Work to be completed -> Scan the records below for the line containing "green trophy [457,400,517,469]" and the line containing "none -> white strawberry [321,360,362,402]". Copy both, plus every line between, exactly.

BEGIN Records shown

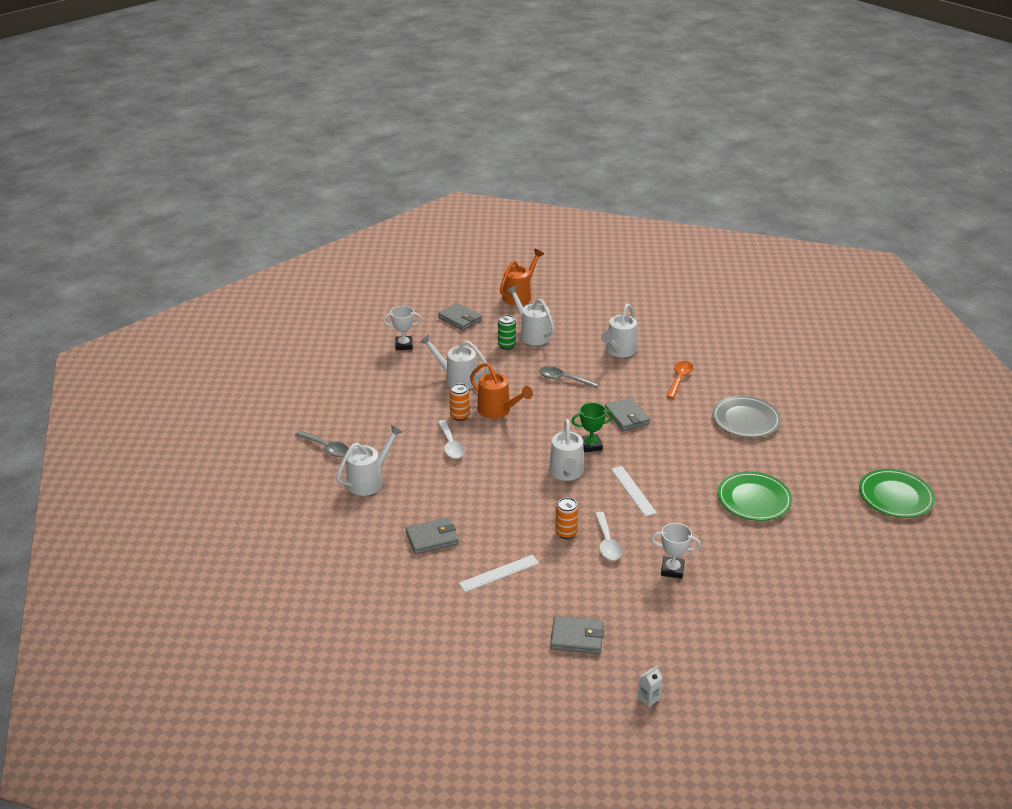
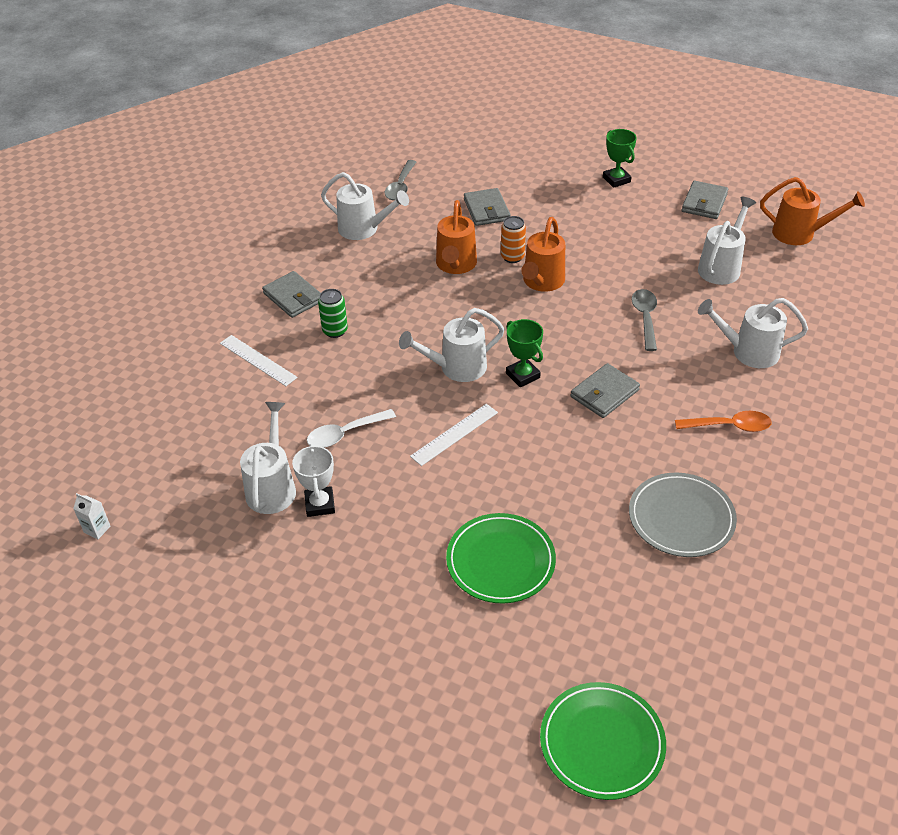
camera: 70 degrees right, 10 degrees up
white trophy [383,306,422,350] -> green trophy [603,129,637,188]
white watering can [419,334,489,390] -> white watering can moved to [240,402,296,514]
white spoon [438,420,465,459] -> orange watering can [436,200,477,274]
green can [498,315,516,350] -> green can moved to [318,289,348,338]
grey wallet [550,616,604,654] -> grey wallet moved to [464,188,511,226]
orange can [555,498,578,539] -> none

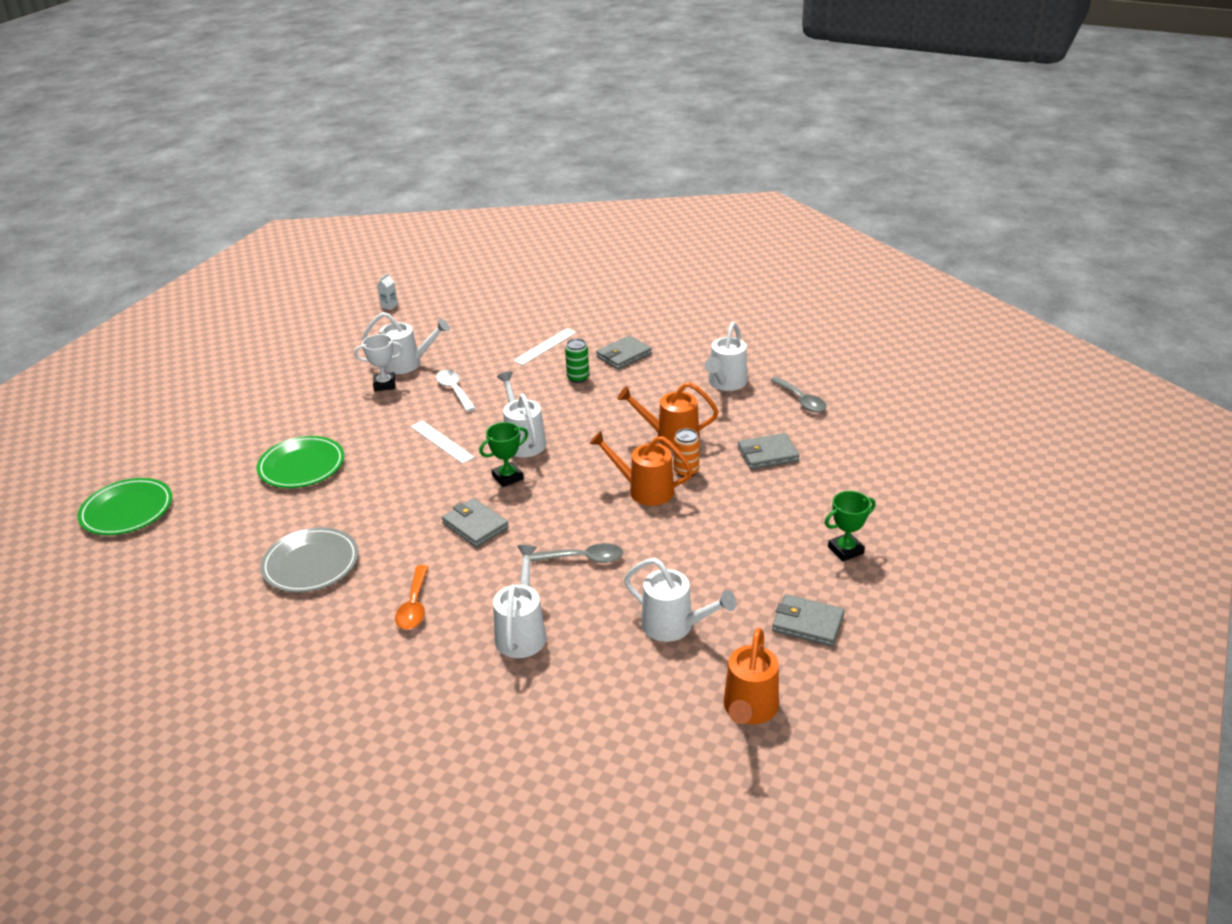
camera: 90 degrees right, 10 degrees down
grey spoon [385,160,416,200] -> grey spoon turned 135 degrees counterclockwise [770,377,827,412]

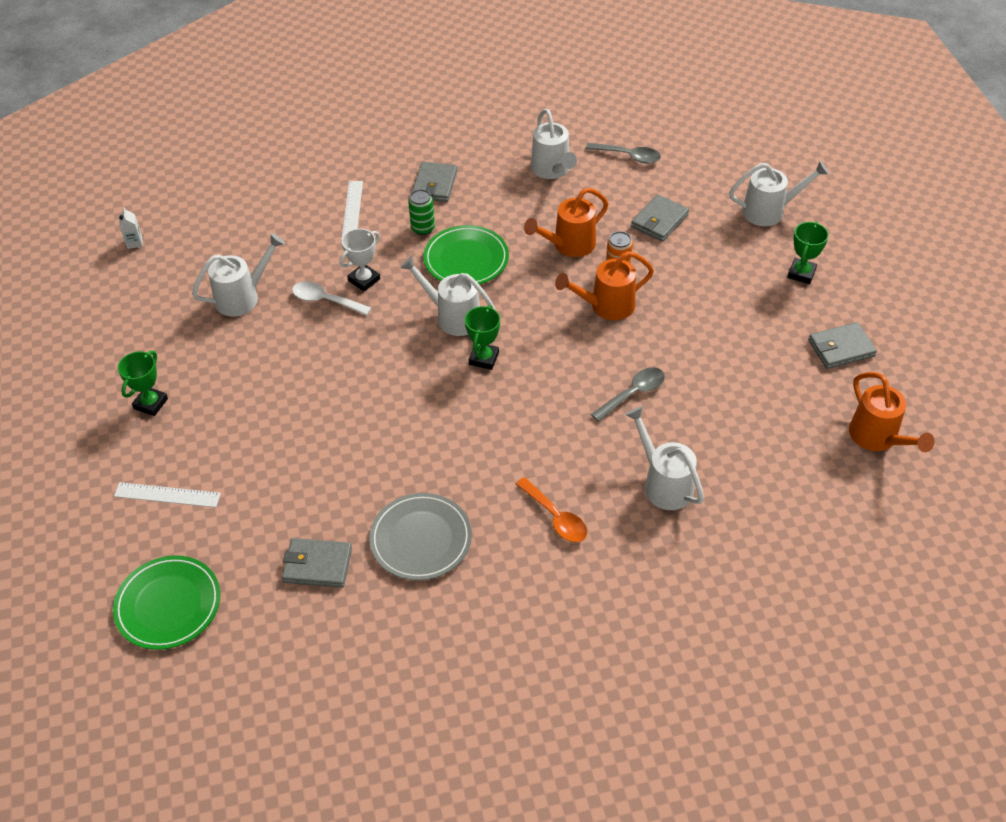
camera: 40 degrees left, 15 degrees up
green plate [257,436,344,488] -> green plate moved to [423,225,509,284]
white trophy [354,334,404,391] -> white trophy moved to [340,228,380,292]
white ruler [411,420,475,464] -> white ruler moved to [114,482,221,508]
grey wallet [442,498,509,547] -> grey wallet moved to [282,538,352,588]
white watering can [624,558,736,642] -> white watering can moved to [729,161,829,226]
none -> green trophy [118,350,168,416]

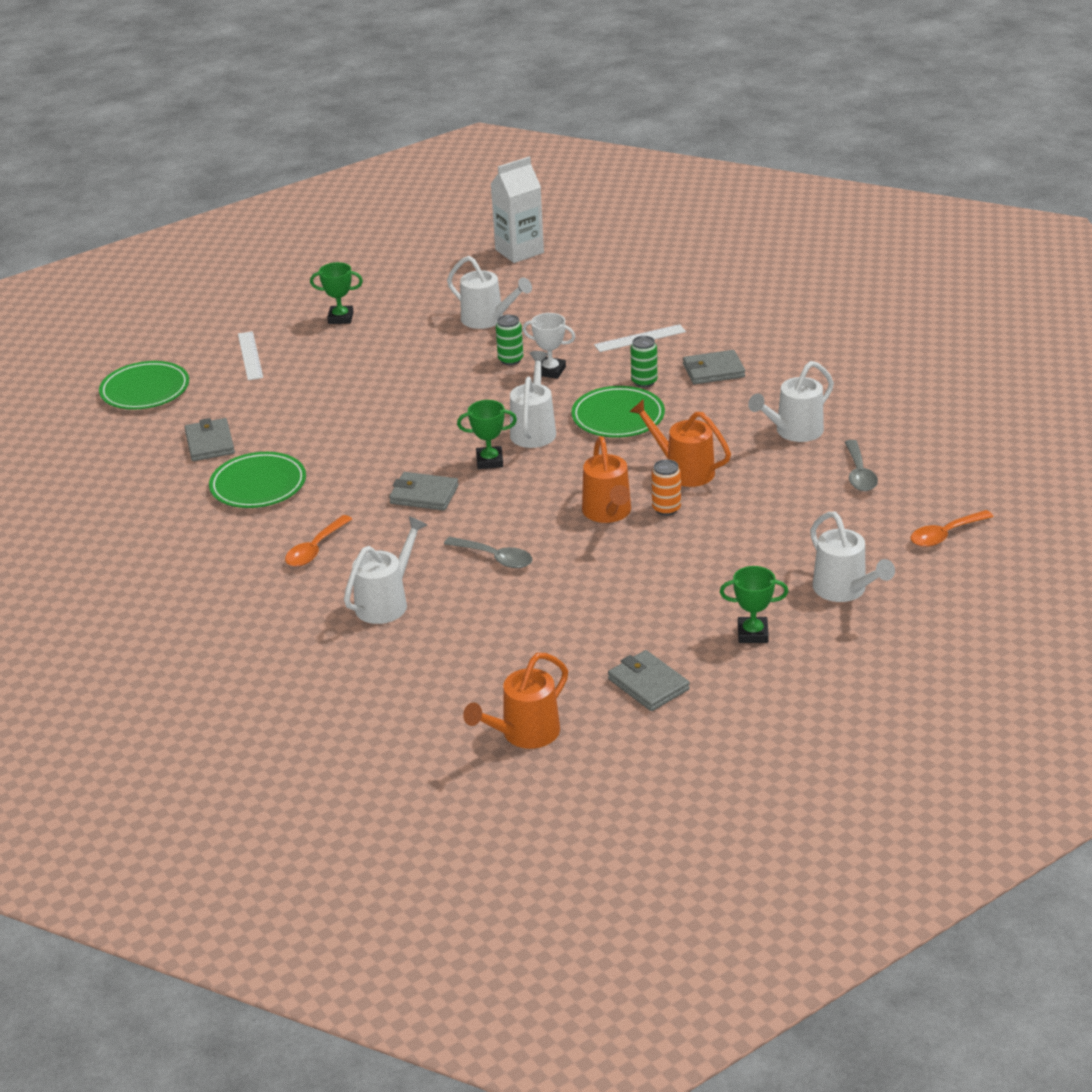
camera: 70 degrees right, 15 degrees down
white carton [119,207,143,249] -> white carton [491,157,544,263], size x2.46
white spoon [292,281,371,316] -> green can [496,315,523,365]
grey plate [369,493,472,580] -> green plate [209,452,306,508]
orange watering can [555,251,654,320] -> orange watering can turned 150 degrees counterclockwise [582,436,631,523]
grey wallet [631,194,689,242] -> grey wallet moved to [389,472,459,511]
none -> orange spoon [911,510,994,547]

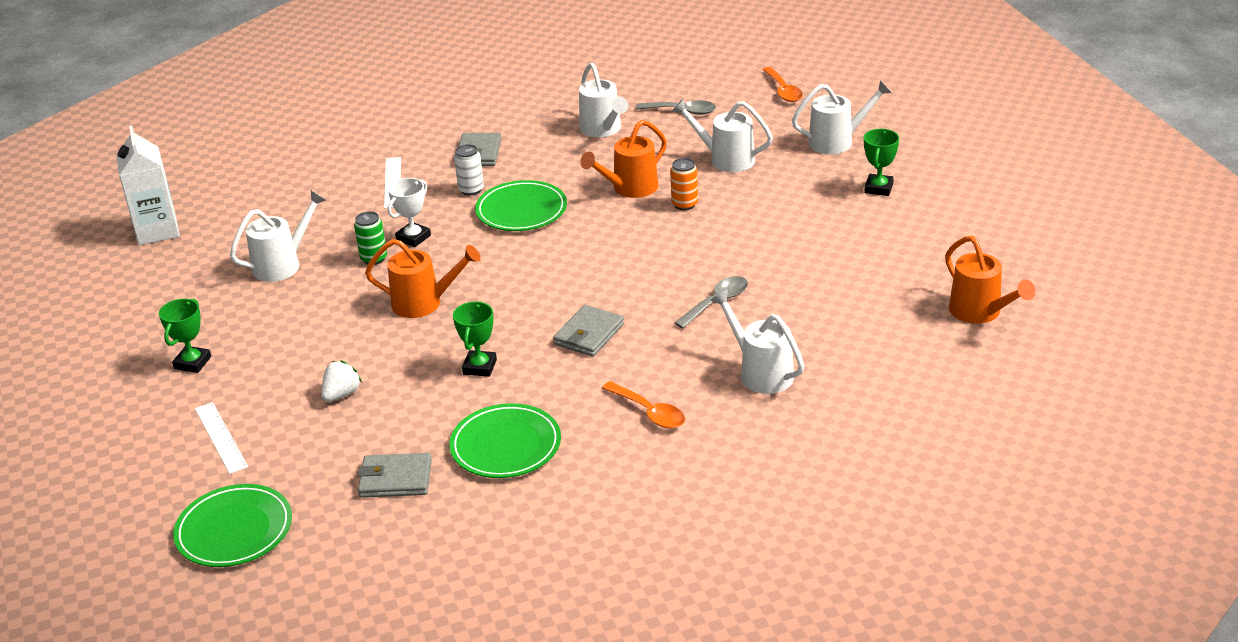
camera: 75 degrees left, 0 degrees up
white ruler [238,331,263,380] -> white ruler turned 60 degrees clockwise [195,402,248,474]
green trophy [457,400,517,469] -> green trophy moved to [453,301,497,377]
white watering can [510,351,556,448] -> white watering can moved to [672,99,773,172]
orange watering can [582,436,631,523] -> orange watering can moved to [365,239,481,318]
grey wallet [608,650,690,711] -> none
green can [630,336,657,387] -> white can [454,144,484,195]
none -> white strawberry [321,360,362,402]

END Records shown
BEGIN Records shown

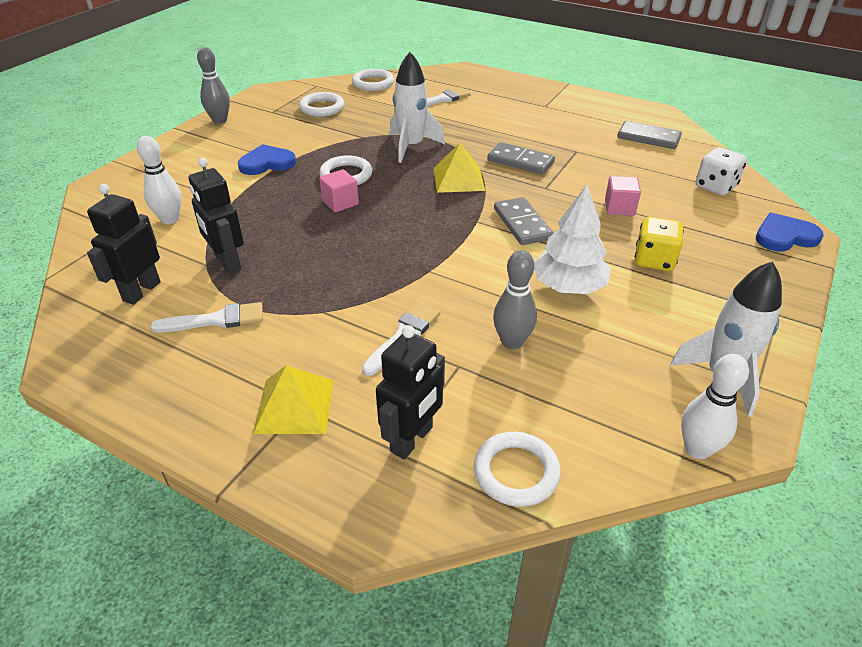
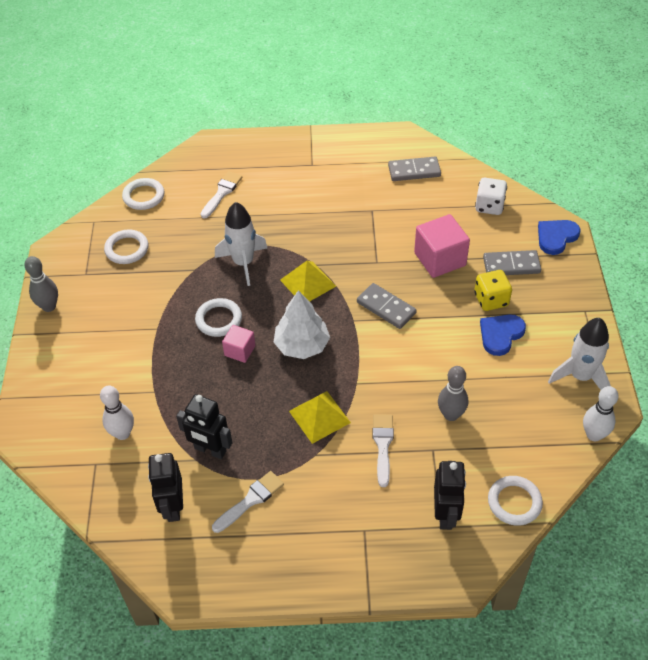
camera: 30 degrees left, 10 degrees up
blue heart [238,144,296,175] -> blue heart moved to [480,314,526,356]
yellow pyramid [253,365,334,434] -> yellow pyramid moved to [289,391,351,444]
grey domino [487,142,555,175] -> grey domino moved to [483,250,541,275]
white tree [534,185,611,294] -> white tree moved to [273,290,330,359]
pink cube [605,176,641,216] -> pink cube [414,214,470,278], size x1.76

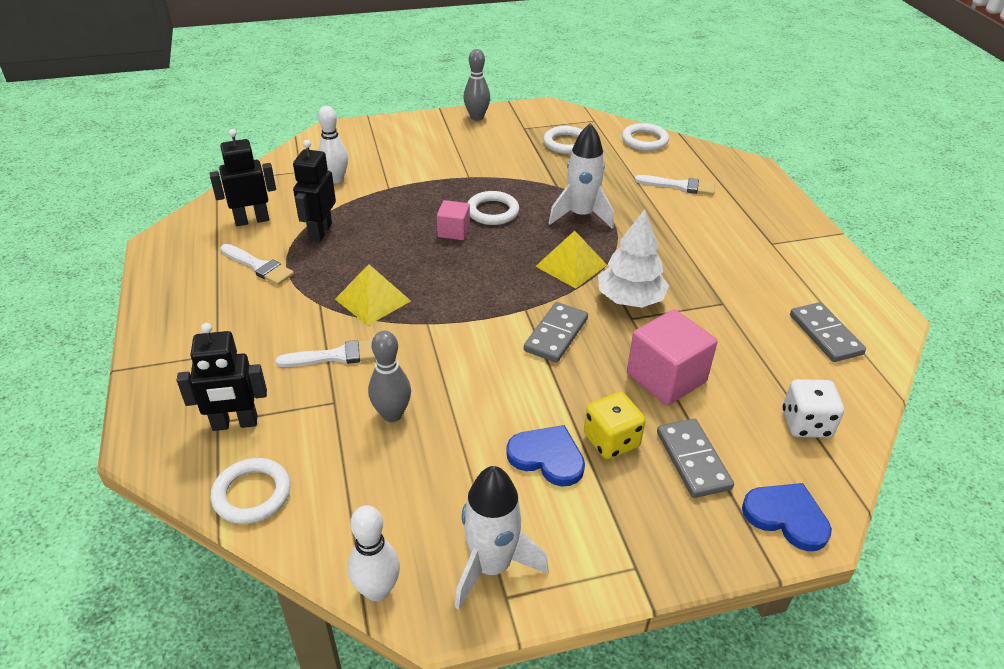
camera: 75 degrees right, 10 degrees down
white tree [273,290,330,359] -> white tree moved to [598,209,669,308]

END Records shown

Output ->
green trophy [457,400,517,469] -> green trophy moved to [453,301,497,377]
white watering can [510,351,556,448] -> white watering can moved to [672,99,773,172]
orange watering can [582,436,631,523] -> orange watering can moved to [365,239,481,318]
grey wallet [608,650,690,711] -> none
green can [630,336,657,387] -> white can [454,144,484,195]
none -> white strawberry [321,360,362,402]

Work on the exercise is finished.